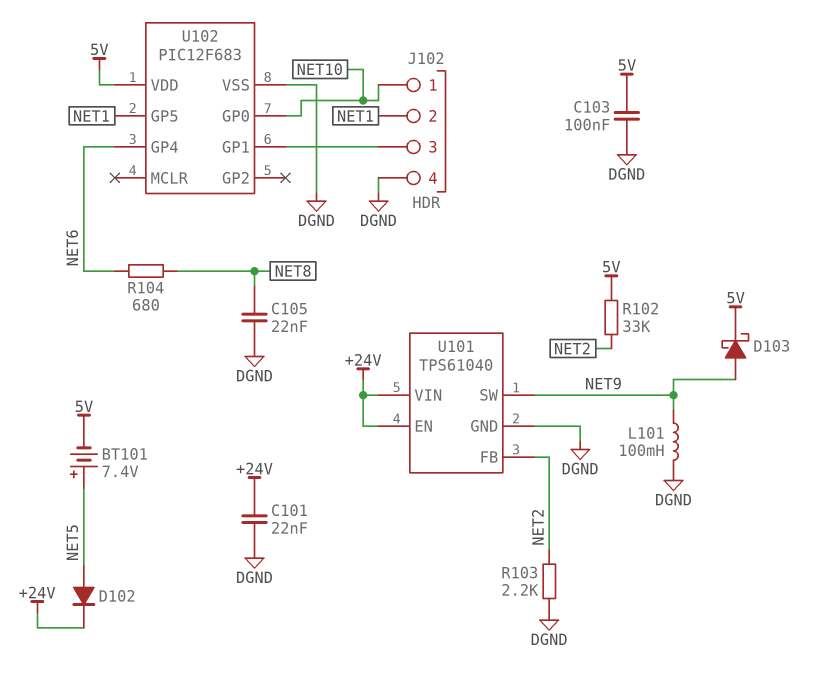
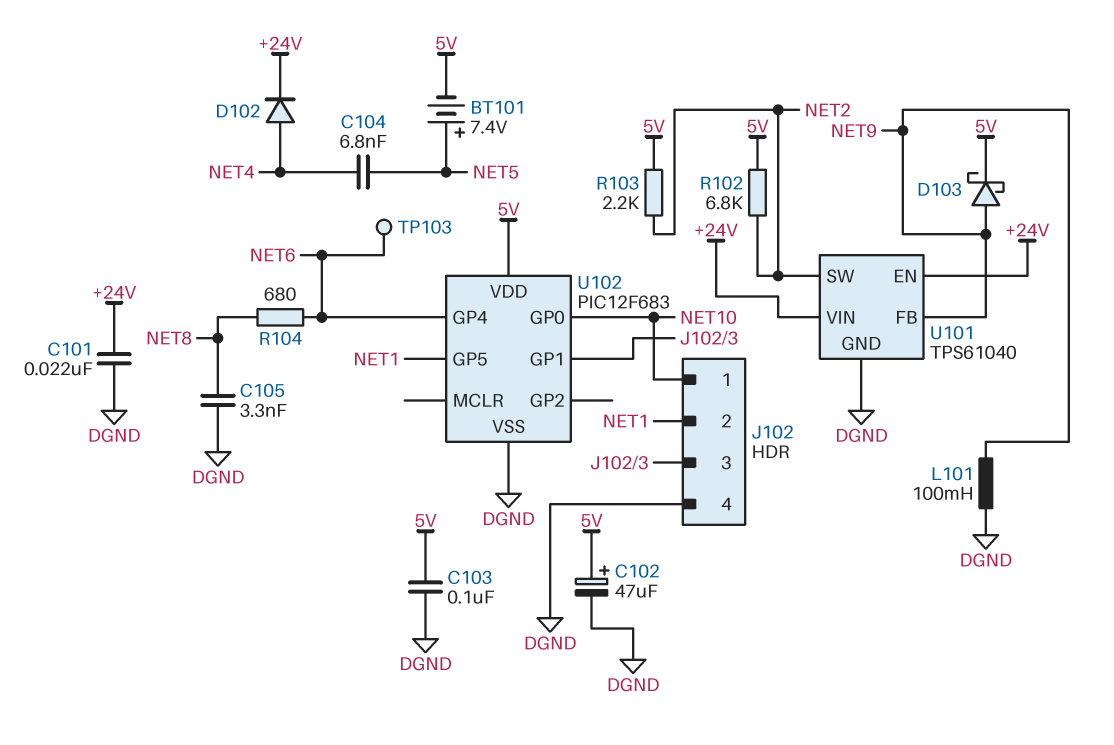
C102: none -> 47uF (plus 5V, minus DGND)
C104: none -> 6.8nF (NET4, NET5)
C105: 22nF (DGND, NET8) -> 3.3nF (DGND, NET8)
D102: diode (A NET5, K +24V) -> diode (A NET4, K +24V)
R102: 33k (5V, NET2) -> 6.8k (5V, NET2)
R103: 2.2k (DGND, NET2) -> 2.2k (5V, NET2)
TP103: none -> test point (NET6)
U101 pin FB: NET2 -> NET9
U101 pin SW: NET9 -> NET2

########

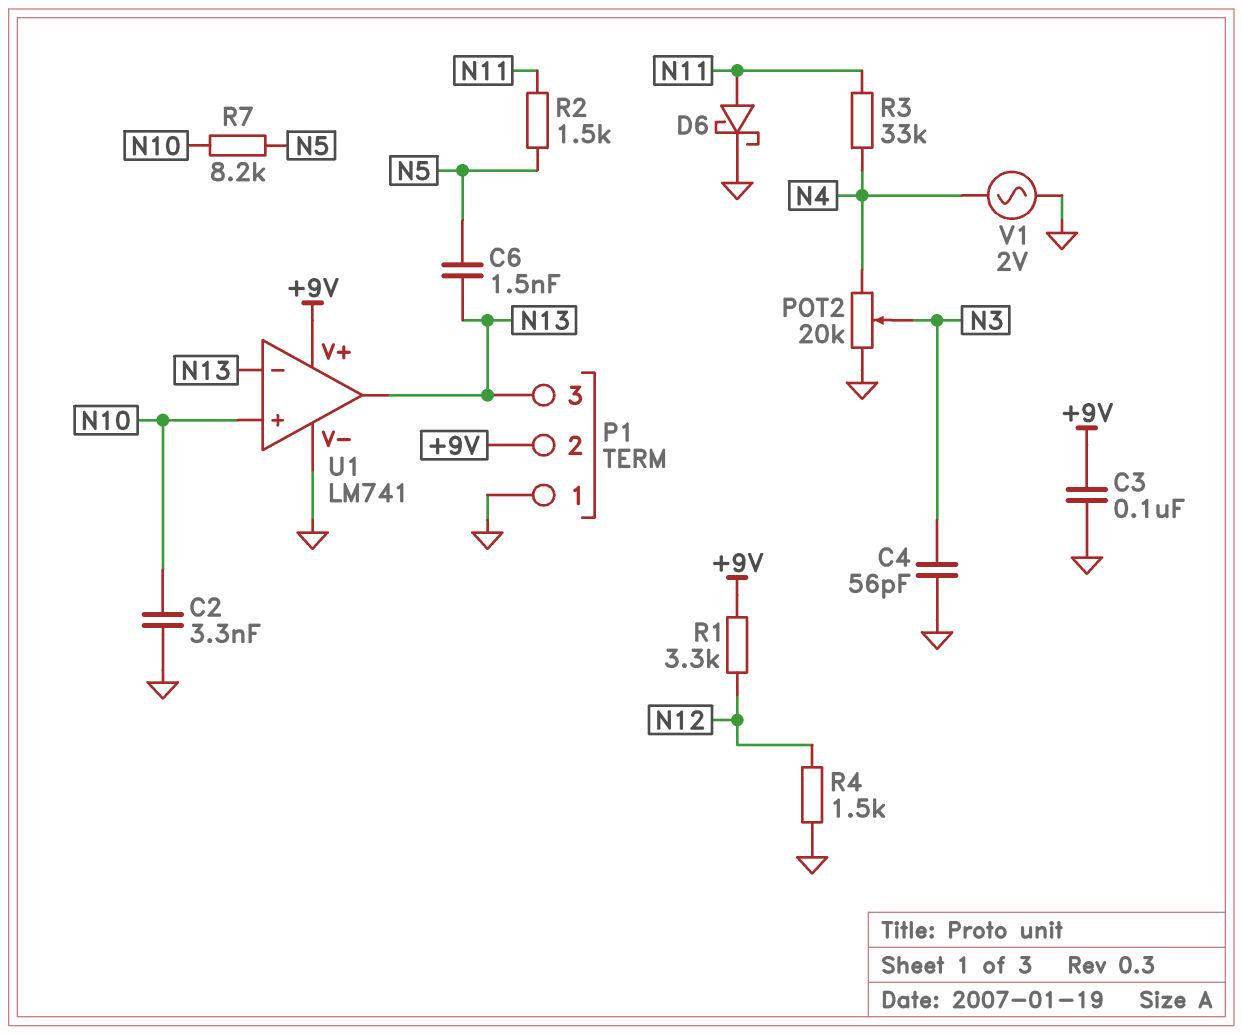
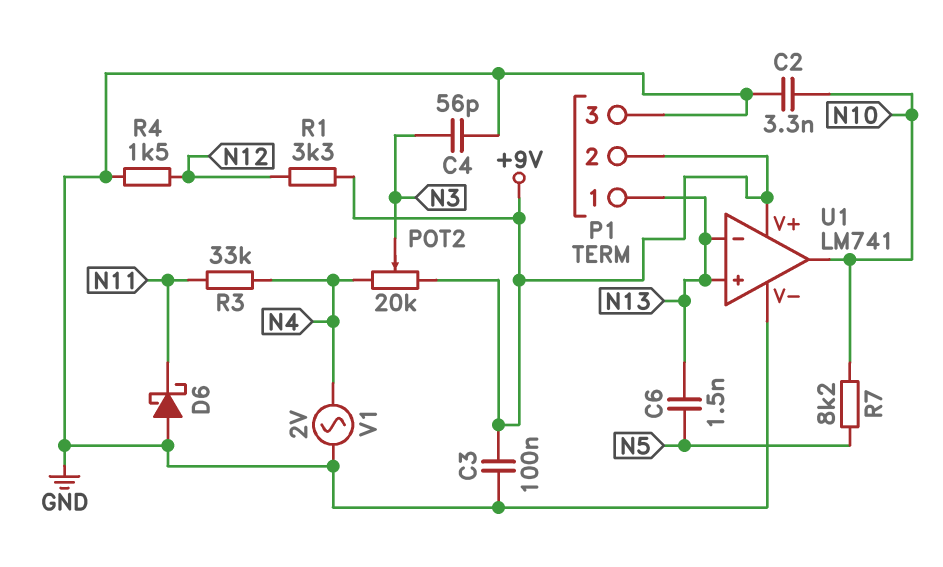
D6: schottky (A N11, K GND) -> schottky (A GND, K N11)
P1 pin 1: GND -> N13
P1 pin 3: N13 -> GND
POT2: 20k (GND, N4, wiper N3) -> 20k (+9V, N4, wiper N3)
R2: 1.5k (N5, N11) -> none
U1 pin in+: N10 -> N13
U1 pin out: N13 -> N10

########

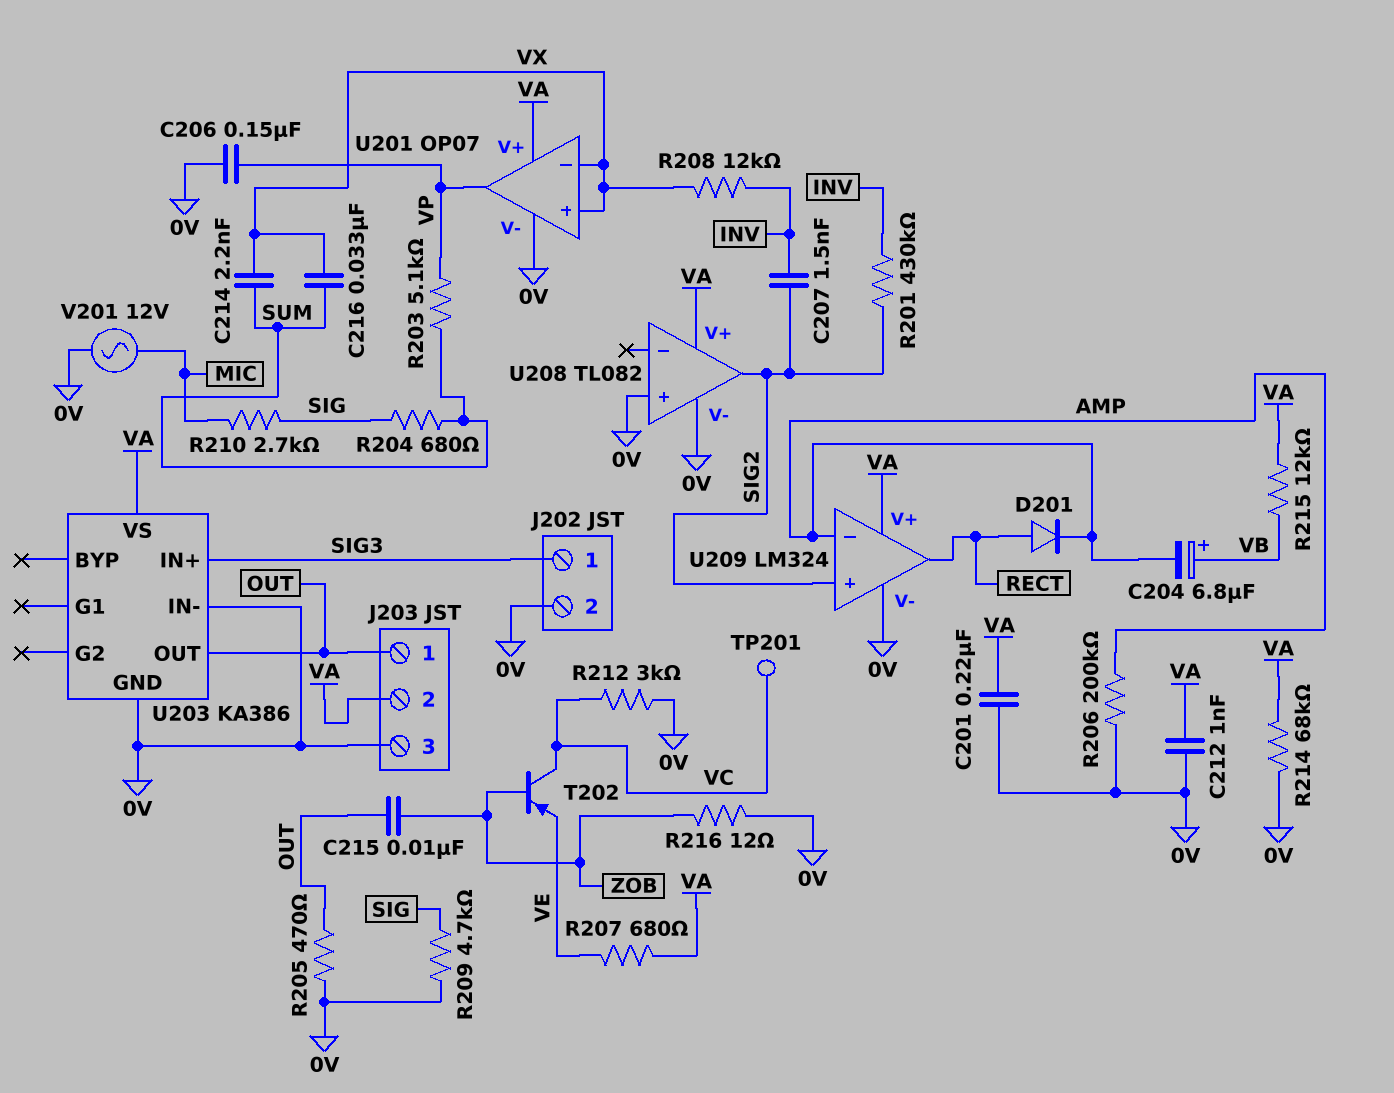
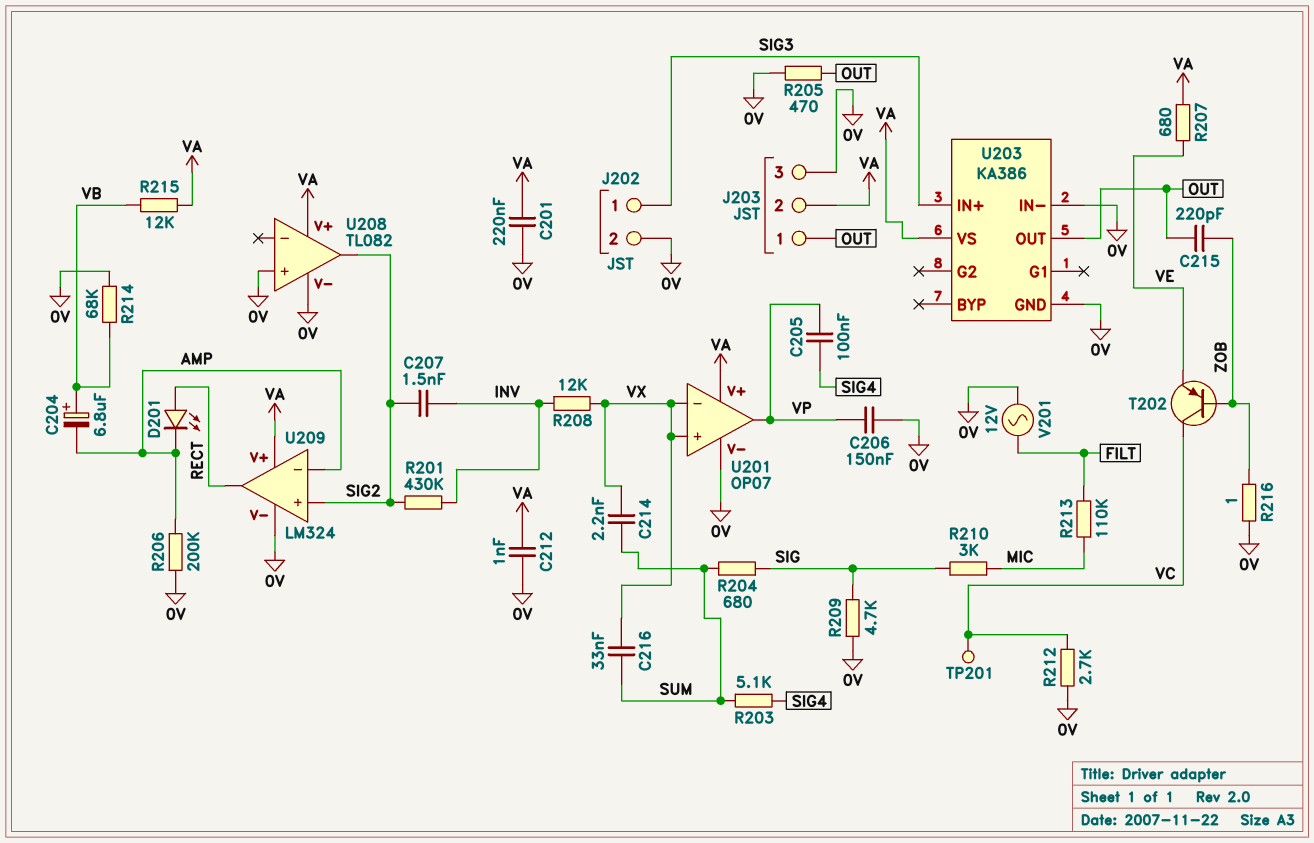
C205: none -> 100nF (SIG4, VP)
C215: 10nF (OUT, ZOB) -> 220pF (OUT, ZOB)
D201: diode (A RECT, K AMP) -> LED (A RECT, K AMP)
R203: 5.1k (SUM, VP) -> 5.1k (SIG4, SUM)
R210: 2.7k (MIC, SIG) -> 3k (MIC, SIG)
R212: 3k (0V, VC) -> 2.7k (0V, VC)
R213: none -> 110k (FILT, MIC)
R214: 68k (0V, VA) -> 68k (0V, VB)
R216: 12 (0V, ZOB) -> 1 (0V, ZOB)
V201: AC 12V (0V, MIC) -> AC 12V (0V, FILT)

########

Print, from the entries above, the line with "C102: none -> 47uF (plus 5V, minus DGND)", the line with "U101 pin SW: NET9 -> NET2" and all lines between them, exactly and with nothing else.

C102: none -> 47uF (plus 5V, minus DGND)
C104: none -> 6.8nF (NET4, NET5)
C105: 22nF (DGND, NET8) -> 3.3nF (DGND, NET8)
D102: diode (A NET5, K +24V) -> diode (A NET4, K +24V)
R102: 33k (5V, NET2) -> 6.8k (5V, NET2)
R103: 2.2k (DGND, NET2) -> 2.2k (5V, NET2)
TP103: none -> test point (NET6)
U101 pin FB: NET2 -> NET9
U101 pin SW: NET9 -> NET2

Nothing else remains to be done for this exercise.